* **Problem to work on**
Look through the records below for the line with "JP4 pin 2: IC4/CANL -> IC4/CANH" and the line with "IC7 pin FB: VS -> GND", then return those lines and all lines between, exactly.

[Opening Provided records section]

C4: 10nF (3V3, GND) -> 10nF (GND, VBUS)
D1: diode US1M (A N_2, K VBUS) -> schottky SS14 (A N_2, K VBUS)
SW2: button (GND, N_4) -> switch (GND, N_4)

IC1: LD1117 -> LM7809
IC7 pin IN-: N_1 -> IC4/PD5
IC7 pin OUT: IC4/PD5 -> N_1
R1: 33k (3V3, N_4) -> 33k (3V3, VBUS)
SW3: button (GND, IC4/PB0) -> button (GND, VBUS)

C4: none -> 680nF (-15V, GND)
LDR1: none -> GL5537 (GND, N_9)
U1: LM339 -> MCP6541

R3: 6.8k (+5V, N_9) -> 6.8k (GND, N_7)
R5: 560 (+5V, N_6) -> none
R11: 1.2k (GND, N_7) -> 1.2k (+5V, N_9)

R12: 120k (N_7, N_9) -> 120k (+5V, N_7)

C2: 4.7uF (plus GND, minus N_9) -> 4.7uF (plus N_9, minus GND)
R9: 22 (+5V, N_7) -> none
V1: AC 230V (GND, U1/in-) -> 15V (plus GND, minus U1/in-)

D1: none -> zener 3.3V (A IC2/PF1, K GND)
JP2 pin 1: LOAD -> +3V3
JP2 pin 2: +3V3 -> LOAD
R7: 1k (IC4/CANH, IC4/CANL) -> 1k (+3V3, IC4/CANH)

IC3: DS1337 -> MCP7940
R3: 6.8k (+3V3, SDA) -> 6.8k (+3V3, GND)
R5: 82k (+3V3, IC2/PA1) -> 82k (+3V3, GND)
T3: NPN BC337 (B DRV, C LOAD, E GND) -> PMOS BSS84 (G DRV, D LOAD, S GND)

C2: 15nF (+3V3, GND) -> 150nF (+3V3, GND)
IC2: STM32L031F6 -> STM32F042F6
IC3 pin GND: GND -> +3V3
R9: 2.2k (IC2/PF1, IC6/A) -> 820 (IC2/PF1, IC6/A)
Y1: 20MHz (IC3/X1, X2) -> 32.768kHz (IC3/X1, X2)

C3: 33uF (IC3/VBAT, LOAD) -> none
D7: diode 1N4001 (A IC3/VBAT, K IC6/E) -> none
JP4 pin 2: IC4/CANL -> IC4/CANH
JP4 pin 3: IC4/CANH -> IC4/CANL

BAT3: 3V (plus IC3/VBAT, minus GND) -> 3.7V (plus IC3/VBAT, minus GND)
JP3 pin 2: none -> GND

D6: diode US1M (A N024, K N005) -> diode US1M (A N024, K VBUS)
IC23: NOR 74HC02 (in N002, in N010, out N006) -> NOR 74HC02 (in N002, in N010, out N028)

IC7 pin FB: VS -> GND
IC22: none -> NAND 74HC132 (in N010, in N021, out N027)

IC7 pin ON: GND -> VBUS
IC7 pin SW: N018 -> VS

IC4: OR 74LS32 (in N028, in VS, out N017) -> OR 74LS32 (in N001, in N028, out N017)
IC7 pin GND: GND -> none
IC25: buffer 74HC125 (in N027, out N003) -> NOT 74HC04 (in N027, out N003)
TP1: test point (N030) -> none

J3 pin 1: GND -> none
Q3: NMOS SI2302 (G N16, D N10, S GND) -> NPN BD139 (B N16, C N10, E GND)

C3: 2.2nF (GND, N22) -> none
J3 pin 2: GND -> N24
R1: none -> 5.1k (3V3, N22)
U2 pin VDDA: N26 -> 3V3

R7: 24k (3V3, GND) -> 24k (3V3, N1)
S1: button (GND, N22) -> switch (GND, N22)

[Closing Provided records section]

* **Reply**
JP4 pin 2: IC4/CANL -> IC4/CANH
JP4 pin 3: IC4/CANH -> IC4/CANL

BAT3: 3V (plus IC3/VBAT, minus GND) -> 3.7V (plus IC3/VBAT, minus GND)
JP3 pin 2: none -> GND

D6: diode US1M (A N024, K N005) -> diode US1M (A N024, K VBUS)
IC23: NOR 74HC02 (in N002, in N010, out N006) -> NOR 74HC02 (in N002, in N010, out N028)

IC7 pin FB: VS -> GND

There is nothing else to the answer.